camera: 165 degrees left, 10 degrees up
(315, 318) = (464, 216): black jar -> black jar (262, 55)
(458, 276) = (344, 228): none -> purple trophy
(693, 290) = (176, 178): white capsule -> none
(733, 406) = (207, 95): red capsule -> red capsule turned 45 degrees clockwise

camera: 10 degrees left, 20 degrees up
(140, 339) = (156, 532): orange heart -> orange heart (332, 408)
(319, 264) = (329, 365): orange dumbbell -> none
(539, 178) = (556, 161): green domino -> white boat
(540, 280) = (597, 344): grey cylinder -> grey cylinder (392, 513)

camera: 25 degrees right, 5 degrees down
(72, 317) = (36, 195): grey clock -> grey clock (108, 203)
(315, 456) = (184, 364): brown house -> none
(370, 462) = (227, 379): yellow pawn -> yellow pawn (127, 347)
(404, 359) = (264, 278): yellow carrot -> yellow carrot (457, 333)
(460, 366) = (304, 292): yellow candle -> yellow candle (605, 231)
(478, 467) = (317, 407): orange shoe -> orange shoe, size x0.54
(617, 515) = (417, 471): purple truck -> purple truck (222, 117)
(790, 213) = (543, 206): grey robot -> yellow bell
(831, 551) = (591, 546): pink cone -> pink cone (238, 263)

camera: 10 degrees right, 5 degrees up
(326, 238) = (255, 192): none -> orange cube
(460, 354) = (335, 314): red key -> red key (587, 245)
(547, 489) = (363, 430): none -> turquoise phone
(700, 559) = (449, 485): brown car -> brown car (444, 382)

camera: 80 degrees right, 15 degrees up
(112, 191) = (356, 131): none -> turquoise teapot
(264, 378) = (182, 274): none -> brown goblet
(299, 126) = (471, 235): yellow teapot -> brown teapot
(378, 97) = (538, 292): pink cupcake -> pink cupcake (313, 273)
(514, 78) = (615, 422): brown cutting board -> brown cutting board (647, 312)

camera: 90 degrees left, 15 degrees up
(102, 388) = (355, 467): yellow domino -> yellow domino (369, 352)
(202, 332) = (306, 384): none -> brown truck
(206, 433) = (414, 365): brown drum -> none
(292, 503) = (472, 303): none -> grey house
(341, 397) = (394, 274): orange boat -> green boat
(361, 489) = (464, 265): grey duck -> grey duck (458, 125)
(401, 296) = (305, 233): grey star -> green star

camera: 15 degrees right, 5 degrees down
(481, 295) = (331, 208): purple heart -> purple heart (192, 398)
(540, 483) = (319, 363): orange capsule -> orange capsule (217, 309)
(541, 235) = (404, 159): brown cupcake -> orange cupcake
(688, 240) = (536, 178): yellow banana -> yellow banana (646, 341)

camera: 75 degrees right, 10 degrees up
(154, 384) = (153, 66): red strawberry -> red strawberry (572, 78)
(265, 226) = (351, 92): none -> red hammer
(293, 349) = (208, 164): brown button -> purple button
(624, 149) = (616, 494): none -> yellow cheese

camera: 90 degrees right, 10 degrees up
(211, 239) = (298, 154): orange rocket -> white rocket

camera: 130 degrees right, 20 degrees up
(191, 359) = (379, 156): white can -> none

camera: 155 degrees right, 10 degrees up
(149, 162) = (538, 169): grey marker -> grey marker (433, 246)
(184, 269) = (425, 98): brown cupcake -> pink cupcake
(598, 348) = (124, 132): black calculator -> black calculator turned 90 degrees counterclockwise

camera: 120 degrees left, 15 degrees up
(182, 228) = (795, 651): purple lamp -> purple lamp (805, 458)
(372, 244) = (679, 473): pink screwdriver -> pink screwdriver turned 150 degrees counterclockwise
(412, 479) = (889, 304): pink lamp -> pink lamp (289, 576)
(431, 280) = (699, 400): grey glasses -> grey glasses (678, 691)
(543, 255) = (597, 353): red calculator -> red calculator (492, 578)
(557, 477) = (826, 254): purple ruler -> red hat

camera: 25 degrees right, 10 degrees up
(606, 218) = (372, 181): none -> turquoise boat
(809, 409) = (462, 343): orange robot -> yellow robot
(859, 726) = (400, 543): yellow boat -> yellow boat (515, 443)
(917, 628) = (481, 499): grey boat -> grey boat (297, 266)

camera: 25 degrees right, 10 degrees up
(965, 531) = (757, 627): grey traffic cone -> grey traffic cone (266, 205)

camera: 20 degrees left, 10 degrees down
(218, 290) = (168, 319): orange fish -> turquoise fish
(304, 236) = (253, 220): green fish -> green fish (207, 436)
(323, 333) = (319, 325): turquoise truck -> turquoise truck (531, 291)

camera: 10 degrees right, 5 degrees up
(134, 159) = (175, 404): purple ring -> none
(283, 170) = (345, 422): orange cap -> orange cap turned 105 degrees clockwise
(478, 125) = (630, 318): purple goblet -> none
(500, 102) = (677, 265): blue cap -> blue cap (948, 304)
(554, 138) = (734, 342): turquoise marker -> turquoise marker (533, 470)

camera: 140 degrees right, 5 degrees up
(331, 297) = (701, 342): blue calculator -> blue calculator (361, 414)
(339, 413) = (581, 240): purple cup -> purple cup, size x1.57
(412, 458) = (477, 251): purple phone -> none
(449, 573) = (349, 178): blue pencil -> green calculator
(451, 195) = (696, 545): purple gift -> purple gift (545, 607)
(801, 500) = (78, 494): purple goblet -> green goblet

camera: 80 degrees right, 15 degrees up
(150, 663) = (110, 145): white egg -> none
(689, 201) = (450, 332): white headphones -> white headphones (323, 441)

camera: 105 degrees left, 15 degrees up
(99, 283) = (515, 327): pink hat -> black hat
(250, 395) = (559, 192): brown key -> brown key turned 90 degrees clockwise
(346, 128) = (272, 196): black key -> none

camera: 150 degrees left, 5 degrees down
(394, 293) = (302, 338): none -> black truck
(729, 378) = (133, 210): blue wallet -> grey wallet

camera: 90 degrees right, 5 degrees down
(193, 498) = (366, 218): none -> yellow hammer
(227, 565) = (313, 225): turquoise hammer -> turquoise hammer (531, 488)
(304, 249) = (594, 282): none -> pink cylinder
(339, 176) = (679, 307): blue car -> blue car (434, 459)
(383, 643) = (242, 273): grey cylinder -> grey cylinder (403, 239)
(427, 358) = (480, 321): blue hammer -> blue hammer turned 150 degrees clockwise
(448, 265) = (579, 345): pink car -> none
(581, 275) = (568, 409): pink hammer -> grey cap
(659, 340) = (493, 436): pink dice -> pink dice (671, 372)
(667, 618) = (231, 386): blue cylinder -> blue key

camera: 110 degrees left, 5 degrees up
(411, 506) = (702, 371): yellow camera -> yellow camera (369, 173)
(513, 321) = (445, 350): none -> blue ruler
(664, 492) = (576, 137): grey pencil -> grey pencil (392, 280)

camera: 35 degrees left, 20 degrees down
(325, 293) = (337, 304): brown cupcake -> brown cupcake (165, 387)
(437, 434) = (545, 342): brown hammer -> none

* **TASK OBJECTIVE**
Working from the records above, write out verbatim only the lines from the line containing "(543, 255) = (597, 353): red" through the line containing "(412, 458) = (477, 251): purple phone -> none".

* **ANSWER AREA**
(543, 255) = (597, 353): red calculator -> red calculator (492, 578)
(557, 477) = (826, 254): purple ruler -> red hat

camera: 25 degrees right, 10 degrees up
(606, 218) = (372, 181): none -> turquoise boat
(809, 409) = (462, 343): orange robot -> yellow robot
(859, 726) = (400, 543): yellow boat -> yellow boat (515, 443)
(917, 628) = (481, 499): grey boat -> grey boat (297, 266)

camera: 25 degrees right, 10 degrees up
(965, 531) = (757, 627): grey traffic cone -> grey traffic cone (266, 205)

camera: 20 degrees left, 10 degrees down
(218, 290) = (168, 319): orange fish -> turquoise fish
(304, 236) = (253, 220): green fish -> green fish (207, 436)
(323, 333) = (319, 325): turquoise truck -> turquoise truck (531, 291)

camera: 10 degrees right, 5 degrees up
(134, 159) = (175, 404): purple ring -> none
(283, 170) = (345, 422): orange cap -> orange cap turned 105 degrees clockwise
(478, 125) = (630, 318): purple goblet -> none
(500, 102) = (677, 265): blue cap -> blue cap (948, 304)
(554, 138) = (734, 342): turquoise marker -> turquoise marker (533, 470)

camera: 140 degrees right, 5 degrees up
(331, 297) = (701, 342): blue calculator -> blue calculator (361, 414)
(339, 413) = (581, 240): purple cup -> purple cup, size x1.57
(412, 458) = (477, 251): purple phone -> none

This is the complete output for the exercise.